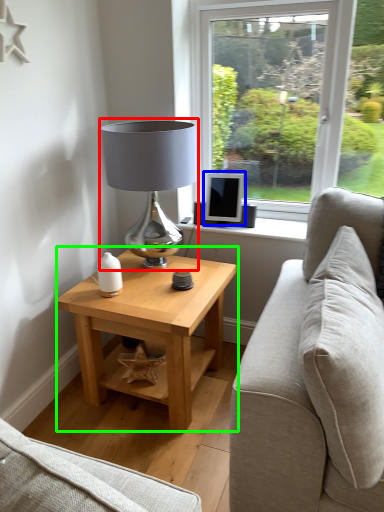
Question: Which is farther away from table lamp (highlighted by a red box)? computer monitor (highlighted by a blue box) or table (highlighted by a green box)?

Choices:
 (A) computer monitor
 (B) table

Answer: (B)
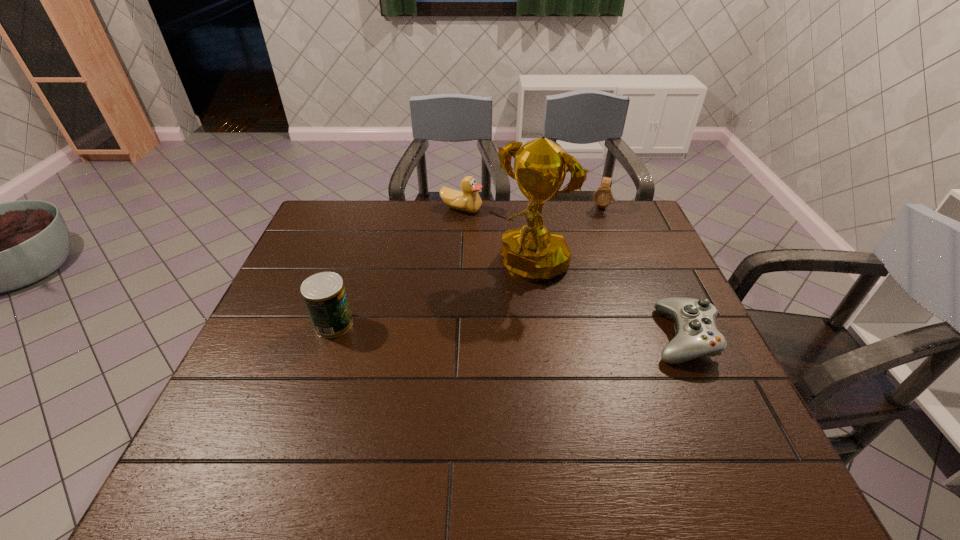
The width and height of the screenshot is (960, 540). Find the location of `vacant spot on the desktop that is between the can and the control and is positioned on the face of the watch`. vacant spot on the desktop that is between the can and the control and is positioned on the face of the watch is located at coordinates (554, 332).

I want to click on free space on the desktop that is between the can and the control and is positioned on the front side of the third object from left to right, so click(x=474, y=329).

Identify the location of free space on the desktop that is between the leftmost object and the shortest object and is positioned at the beak of the duck. (541, 331).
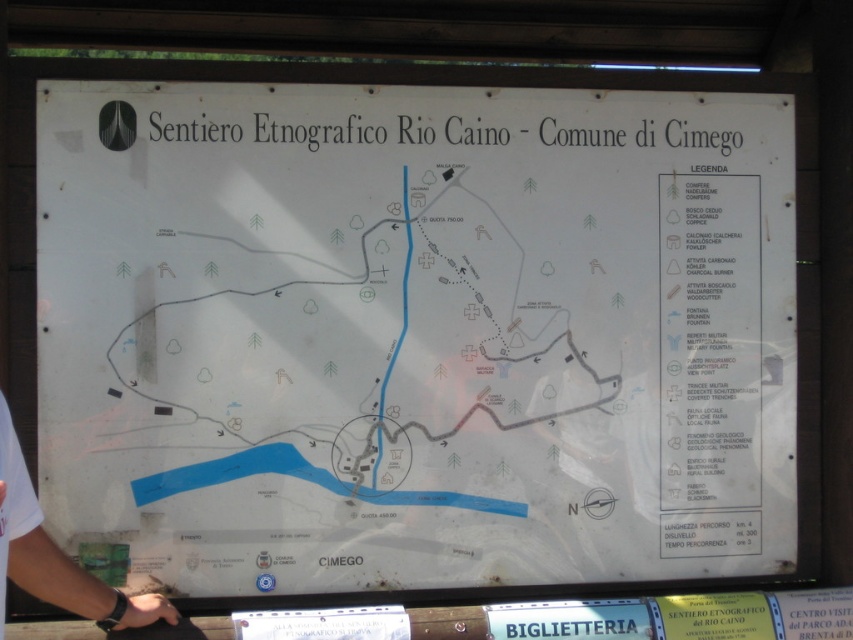
Question: Does white paper map at center lie behind white t-shirt at lower left?

Choices:
 (A) no
 (B) yes

Answer: (B)

Question: Does white paper map at center have a lesser width compared to white t-shirt at lower left?

Choices:
 (A) yes
 (B) no

Answer: (B)

Question: Which point appears closest to the camera in this image?

Choices:
 (A) click(9, 492)
 (B) click(416, 460)

Answer: (A)

Question: In this image, where is white paper map at center located relative to white t-shirt at lower left?

Choices:
 (A) above
 (B) below

Answer: (A)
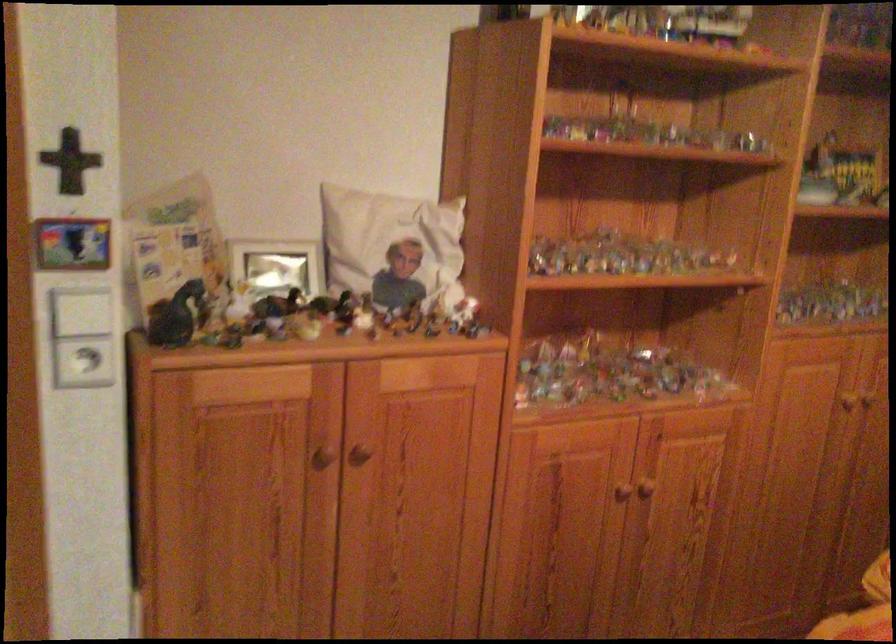
First-person continuous shooting, in which direction is the camera rotating?

The camera rotated toward left-down.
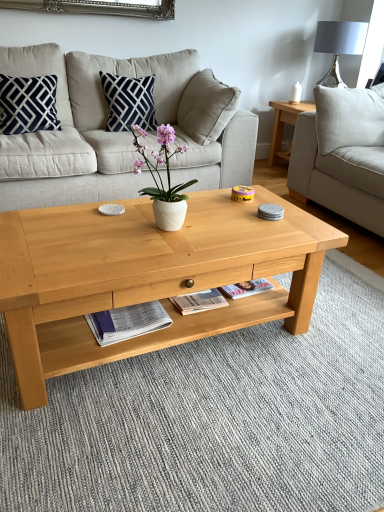
Identify the location of free space in front of natural wood coffee table at center. (175, 439).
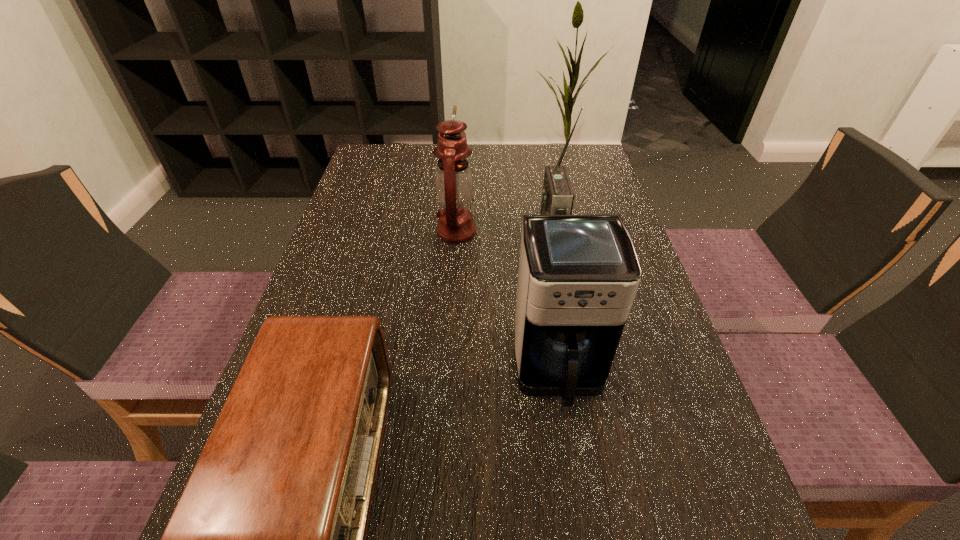
Locate an element on the screen. vacant region at the far edge of the desktop is located at coordinates (484, 176).

In the image, there is a desktop. Where is `free space at the left edge`? free space at the left edge is located at coordinates (348, 223).

This screenshot has width=960, height=540. In the image, there is a desktop. What are the coordinates of `free region at the right edge` in the screenshot? It's located at (579, 207).

Where is `vacant space at the far left corner of the desktop`? vacant space at the far left corner of the desktop is located at coordinates (363, 176).

In the image, there is a desktop. Identify the location of vacant space at the far right corner. coord(553,160).

This screenshot has height=540, width=960. I want to click on vacant space in between the oil lamp and the taller radio receiver, so click(x=504, y=234).

Where is `free spot between the coffee maker and the oil lamp`? The height and width of the screenshot is (540, 960). free spot between the coffee maker and the oil lamp is located at coordinates (508, 300).

At what (x,y) coordinates should I click in order to perform the action: click on vacant point located between the oil lamp and the coffee maker. Please return your answer as a coordinate pair (x, y). Image resolution: width=960 pixels, height=540 pixels. Looking at the image, I should click on (508, 300).

This screenshot has height=540, width=960. In order to click on object that is the third closest one to the oil lamp in this screenshot , I will do `click(268, 539)`.

Identify which object is the second closest to the right radio receiver. Please provide its 2D coordinates. Your answer should be formatted as a tuple, i.e. [(x, y)], where the tuple contains the x and y coordinates of a point satisfying the conditions above.

[(578, 275)]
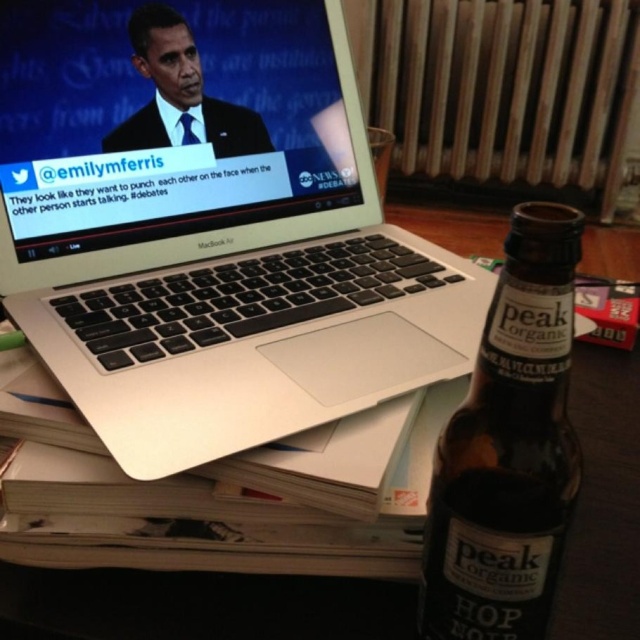
Find the location of `brown glass bottle at lower right`. brown glass bottle at lower right is located at coordinates (508, 449).

Which is more to the right, brown glass bottle at lower right or matte black laptop at upper left?

brown glass bottle at lower right is more to the right.

Who is more distant from viewer, (438, 522) or (54, 266)?

Point (54, 266)

Identify the location of brown glass bottle at lower right. (508, 449).

Can you confirm if brown glass bottle at lower right is bigger than smooth black suit at upper left?

Yes.

Between point (460, 541) and point (189, 51), which one is positioned in front?

Point (460, 541)

Identify the location of brown glass bottle at lower right. This screenshot has width=640, height=640. (508, 449).

Which of these two, matte black laptop at upper left or smooth black suit at upper left, stands shorter?

Standing shorter between the two is smooth black suit at upper left.

Is matte black laptop at upper left positioned at the back of smooth black suit at upper left?

No, it is in front of smooth black suit at upper left.

Is point (356, 104) less distant than point (189, 38)?

No, (356, 104) is further to viewer.

The height and width of the screenshot is (640, 640). Identify the location of matte black laptop at upper left. [x=216, y=228].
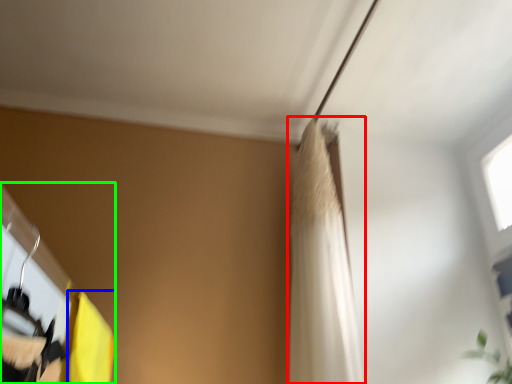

********

Directions for this task => Turn every line of the rows above into a numbered list, skipping blank lines and leaving the pictures out.

Response area =>
1. Question: Which is farther away from table lamp (highlighted by a red box)? computer monitor (highlighted by a blue box) or table (highlighted by a green box)?
2. Choices:
3.  (A) computer monitor
4.  (B) table
5. Answer: (B)
6. The width and height of the screenshot is (960, 540). Find the location of `vacant spot on the desktop that is between the can and the control and is positioned on the face of the watch`. vacant spot on the desktop that is between the can and the control and is positioned on the face of the watch is located at coordinates (554, 332).
7. I want to click on free space on the desktop that is between the can and the control and is positioned on the front side of the third object from left to right, so click(x=474, y=329).
8. Identify the location of free space on the desktop that is between the leftmost object and the shortest object and is positioned at the beak of the duck. (541, 331).
9. Question: Does white paper map at center lie behind white t-shirt at lower left?
10. Choices:
11.  (A) no
12.  (B) yes
13. Answer: (B)
14. Question: Does white paper map at center have a lesser width compared to white t-shirt at lower left?
15. Choices:
16.  (A) yes
17.  (B) no
18. Answer: (B)
19. Question: Which point appears closest to the camera in this image?
20. Choices:
21.  (A) click(9, 492)
22.  (B) click(416, 460)
23. Answer: (A)
24. Question: In this image, where is white paper map at center located relative to white t-shirt at lower left?
25. Choices:
26.  (A) above
27.  (B) below
28. Answer: (A)
29. First-person continuous shooting, in which direction is the camera rotating?
30. The camera rotated toward left-down.
31. Identify the location of free space in front of natural wood coffee table at center. (175, 439).
32. Locate an element on the screen. vacant region at the far edge of the desktop is located at coordinates (484, 176).
33. In the image, there is a desktop. Where is `free space at the left edge`? free space at the left edge is located at coordinates (348, 223).
34. This screenshot has width=960, height=540. In the image, there is a desktop. What are the coordinates of `free region at the right edge` in the screenshot? It's located at (579, 207).
35. Where is `vacant space at the far left corner of the desktop`? vacant space at the far left corner of the desktop is located at coordinates (363, 176).
36. In the image, there is a desktop. Identify the location of vacant space at the far right corner. coord(553,160).
37. This screenshot has height=540, width=960. I want to click on vacant space in between the oil lamp and the taller radio receiver, so click(x=504, y=234).
38. Where is `free spot between the coffee maker and the oil lamp`? The height and width of the screenshot is (540, 960). free spot between the coffee maker and the oil lamp is located at coordinates (508, 300).
39. At what (x,y) coordinates should I click in order to perform the action: click on vacant point located between the oil lamp and the coffee maker. Please return your answer as a coordinate pair (x, y). Image resolution: width=960 pixels, height=540 pixels. Looking at the image, I should click on (508, 300).
40. This screenshot has height=540, width=960. In order to click on object that is the third closest one to the oil lamp in this screenshot , I will do `click(268, 539)`.
41. Identify which object is the second closest to the right radio receiver. Please provide its 2D coordinates. Your answer should be formatted as a tuple, i.e. [(x, y)], where the tuple contains the x and y coordinates of a point satisfying the conditions above.
42. [(578, 275)]
43. Find the location of `brown glass bottle at lower right`. brown glass bottle at lower right is located at coordinates (508, 449).
44. Which is more to the right, brown glass bottle at lower right or matte black laptop at upper left?
45. brown glass bottle at lower right is more to the right.
46. Who is more distant from viewer, (438, 522) or (54, 266)?
47. Point (54, 266)
48. Identify the location of brown glass bottle at lower right. (508, 449).
49. Can you confirm if brown glass bottle at lower right is bigger than smooth black suit at upper left?
50. Yes.
51. Between point (460, 541) and point (189, 51), which one is positioned in front?
52. Point (460, 541)
53. Identify the location of brown glass bottle at lower right. This screenshot has width=640, height=640. (508, 449).
54. Which of these two, matte black laptop at upper left or smooth black suit at upper left, stands shorter?
55. Standing shorter between the two is smooth black suit at upper left.
56. Is matte black laptop at upper left positioned at the back of smooth black suit at upper left?
57. No, it is in front of smooth black suit at upper left.
58. Is point (356, 104) less distant than point (189, 38)?
59. No, (356, 104) is further to viewer.
60. The height and width of the screenshot is (640, 640). Identify the location of matte black laptop at upper left. [x=216, y=228].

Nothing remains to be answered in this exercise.